Exercise goal =
The response should be a precise copy of every entry.

Provided records =
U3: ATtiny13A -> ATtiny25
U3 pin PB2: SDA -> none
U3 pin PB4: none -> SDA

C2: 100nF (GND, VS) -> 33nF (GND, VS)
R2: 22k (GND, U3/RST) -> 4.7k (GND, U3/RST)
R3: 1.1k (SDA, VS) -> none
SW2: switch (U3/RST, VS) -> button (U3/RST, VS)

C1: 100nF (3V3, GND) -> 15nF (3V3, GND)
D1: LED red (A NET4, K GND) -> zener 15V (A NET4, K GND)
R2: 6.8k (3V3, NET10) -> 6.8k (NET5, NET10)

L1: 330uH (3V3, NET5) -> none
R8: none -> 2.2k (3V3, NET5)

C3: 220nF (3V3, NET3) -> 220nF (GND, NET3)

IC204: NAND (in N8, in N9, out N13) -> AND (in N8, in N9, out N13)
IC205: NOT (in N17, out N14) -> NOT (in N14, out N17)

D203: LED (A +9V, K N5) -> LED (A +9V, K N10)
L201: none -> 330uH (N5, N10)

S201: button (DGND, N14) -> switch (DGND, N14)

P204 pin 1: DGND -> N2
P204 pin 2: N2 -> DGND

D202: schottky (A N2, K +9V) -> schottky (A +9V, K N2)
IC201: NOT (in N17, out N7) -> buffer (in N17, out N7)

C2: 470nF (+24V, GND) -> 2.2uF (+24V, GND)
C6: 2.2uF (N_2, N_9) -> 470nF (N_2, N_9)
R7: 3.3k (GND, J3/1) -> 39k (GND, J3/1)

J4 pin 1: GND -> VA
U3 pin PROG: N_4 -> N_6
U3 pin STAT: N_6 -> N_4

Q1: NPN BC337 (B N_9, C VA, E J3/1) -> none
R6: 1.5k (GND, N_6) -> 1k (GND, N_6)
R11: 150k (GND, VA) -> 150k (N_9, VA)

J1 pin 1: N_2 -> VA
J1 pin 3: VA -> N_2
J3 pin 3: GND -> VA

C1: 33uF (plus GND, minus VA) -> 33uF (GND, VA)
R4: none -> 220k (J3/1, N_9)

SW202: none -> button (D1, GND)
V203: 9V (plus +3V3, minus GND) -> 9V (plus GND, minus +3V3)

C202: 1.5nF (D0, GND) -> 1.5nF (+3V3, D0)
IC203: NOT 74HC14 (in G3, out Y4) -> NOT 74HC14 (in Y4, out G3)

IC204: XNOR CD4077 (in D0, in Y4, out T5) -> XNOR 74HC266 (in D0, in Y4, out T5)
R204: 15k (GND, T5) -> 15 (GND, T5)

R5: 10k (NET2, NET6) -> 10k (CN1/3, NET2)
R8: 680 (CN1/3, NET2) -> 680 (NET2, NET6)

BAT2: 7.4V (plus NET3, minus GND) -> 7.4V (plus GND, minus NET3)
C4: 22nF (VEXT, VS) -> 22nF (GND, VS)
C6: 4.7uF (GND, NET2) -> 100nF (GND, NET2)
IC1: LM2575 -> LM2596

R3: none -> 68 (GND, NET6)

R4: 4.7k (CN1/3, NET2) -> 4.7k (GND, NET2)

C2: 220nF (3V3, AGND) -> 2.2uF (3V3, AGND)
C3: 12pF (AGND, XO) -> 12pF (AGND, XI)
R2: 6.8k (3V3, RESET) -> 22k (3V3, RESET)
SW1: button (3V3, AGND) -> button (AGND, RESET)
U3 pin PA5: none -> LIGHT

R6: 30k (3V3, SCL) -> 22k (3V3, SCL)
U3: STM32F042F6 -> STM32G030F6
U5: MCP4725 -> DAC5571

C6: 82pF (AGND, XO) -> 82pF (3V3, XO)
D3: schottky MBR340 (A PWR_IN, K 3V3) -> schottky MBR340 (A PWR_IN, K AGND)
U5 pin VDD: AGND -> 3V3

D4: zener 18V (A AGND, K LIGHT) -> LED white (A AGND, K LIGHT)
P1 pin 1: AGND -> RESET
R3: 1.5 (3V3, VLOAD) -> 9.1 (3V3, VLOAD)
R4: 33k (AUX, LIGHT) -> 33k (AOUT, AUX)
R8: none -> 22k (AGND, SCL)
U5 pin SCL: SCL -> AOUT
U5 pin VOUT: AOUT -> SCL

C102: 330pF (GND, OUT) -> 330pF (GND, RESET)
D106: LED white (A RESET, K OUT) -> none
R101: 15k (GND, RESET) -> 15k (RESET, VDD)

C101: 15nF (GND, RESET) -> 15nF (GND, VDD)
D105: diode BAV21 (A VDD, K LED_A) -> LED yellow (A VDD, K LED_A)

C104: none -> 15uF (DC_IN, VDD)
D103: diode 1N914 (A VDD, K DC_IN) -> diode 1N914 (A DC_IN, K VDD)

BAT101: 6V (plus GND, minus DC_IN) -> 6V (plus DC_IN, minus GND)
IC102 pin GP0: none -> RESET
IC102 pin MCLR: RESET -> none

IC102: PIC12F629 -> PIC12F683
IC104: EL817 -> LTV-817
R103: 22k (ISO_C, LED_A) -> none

Result below =
U3: ATtiny13A -> ATtiny25
U3 pin PB2: SDA -> none
U3 pin PB4: none -> SDA

C2: 100nF (GND, VS) -> 33nF (GND, VS)
R2: 22k (GND, U3/RST) -> 4.7k (GND, U3/RST)
R3: 1.1k (SDA, VS) -> none
SW2: switch (U3/RST, VS) -> button (U3/RST, VS)

C1: 100nF (3V3, GND) -> 15nF (3V3, GND)
D1: LED red (A NET4, K GND) -> zener 15V (A NET4, K GND)
R2: 6.8k (3V3, NET10) -> 6.8k (NET5, NET10)

L1: 330uH (3V3, NET5) -> none
R8: none -> 2.2k (3V3, NET5)

C3: 220nF (3V3, NET3) -> 220nF (GND, NET3)

IC204: NAND (in N8, in N9, out N13) -> AND (in N8, in N9, out N13)
IC205: NOT (in N17, out N14) -> NOT (in N14, out N17)

D203: LED (A +9V, K N5) -> LED (A +9V, K N10)
L201: none -> 330uH (N5, N10)

S201: button (DGND, N14) -> switch (DGND, N14)

P204 pin 1: DGND -> N2
P204 pin 2: N2 -> DGND

D202: schottky (A N2, K +9V) -> schottky (A +9V, K N2)
IC201: NOT (in N17, out N7) -> buffer (in N17, out N7)

C2: 470nF (+24V, GND) -> 2.2uF (+24V, GND)
C6: 2.2uF (N_2, N_9) -> 470nF (N_2, N_9)
R7: 3.3k (GND, J3/1) -> 39k (GND, J3/1)

J4 pin 1: GND -> VA
U3 pin PROG: N_4 -> N_6
U3 pin STAT: N_6 -> N_4

Q1: NPN BC337 (B N_9, C VA, E J3/1) -> none
R6: 1.5k (GND, N_6) -> 1k (GND, N_6)
R11: 150k (GND, VA) -> 150k (N_9, VA)

J1 pin 1: N_2 -> VA
J1 pin 3: VA -> N_2
J3 pin 3: GND -> VA

C1: 33uF (plus GND, minus VA) -> 33uF (GND, VA)
R4: none -> 220k (J3/1, N_9)

SW202: none -> button (D1, GND)
V203: 9V (plus +3V3, minus GND) -> 9V (plus GND, minus +3V3)

C202: 1.5nF (D0, GND) -> 1.5nF (+3V3, D0)
IC203: NOT 74HC14 (in G3, out Y4) -> NOT 74HC14 (in Y4, out G3)

IC204: XNOR CD4077 (in D0, in Y4, out T5) -> XNOR 74HC266 (in D0, in Y4, out T5)
R204: 15k (GND, T5) -> 15 (GND, T5)

R5: 10k (NET2, NET6) -> 10k (CN1/3, NET2)
R8: 680 (CN1/3, NET2) -> 680 (NET2, NET6)

BAT2: 7.4V (plus NET3, minus GND) -> 7.4V (plus GND, minus NET3)
C4: 22nF (VEXT, VS) -> 22nF (GND, VS)
C6: 4.7uF (GND, NET2) -> 100nF (GND, NET2)
IC1: LM2575 -> LM2596

R3: none -> 68 (GND, NET6)

R4: 4.7k (CN1/3, NET2) -> 4.7k (GND, NET2)

C2: 220nF (3V3, AGND) -> 2.2uF (3V3, AGND)
C3: 12pF (AGND, XO) -> 12pF (AGND, XI)
R2: 6.8k (3V3, RESET) -> 22k (3V3, RESET)
SW1: button (3V3, AGND) -> button (AGND, RESET)
U3 pin PA5: none -> LIGHT

R6: 30k (3V3, SCL) -> 22k (3V3, SCL)
U3: STM32F042F6 -> STM32G030F6
U5: MCP4725 -> DAC5571

C6: 82pF (AGND, XO) -> 82pF (3V3, XO)
D3: schottky MBR340 (A PWR_IN, K 3V3) -> schottky MBR340 (A PWR_IN, K AGND)
U5 pin VDD: AGND -> 3V3

D4: zener 18V (A AGND, K LIGHT) -> LED white (A AGND, K LIGHT)
P1 pin 1: AGND -> RESET
R3: 1.5 (3V3, VLOAD) -> 9.1 (3V3, VLOAD)
R4: 33k (AUX, LIGHT) -> 33k (AOUT, AUX)
R8: none -> 22k (AGND, SCL)
U5 pin SCL: SCL -> AOUT
U5 pin VOUT: AOUT -> SCL

C102: 330pF (GND, OUT) -> 330pF (GND, RESET)
D106: LED white (A RESET, K OUT) -> none
R101: 15k (GND, RESET) -> 15k (RESET, VDD)

C101: 15nF (GND, RESET) -> 15nF (GND, VDD)
D105: diode BAV21 (A VDD, K LED_A) -> LED yellow (A VDD, K LED_A)

C104: none -> 15uF (DC_IN, VDD)
D103: diode 1N914 (A VDD, K DC_IN) -> diode 1N914 (A DC_IN, K VDD)

BAT101: 6V (plus GND, minus DC_IN) -> 6V (plus DC_IN, minus GND)
IC102 pin GP0: none -> RESET
IC102 pin MCLR: RESET -> none

IC102: PIC12F629 -> PIC12F683
IC104: EL817 -> LTV-817
R103: 22k (ISO_C, LED_A) -> none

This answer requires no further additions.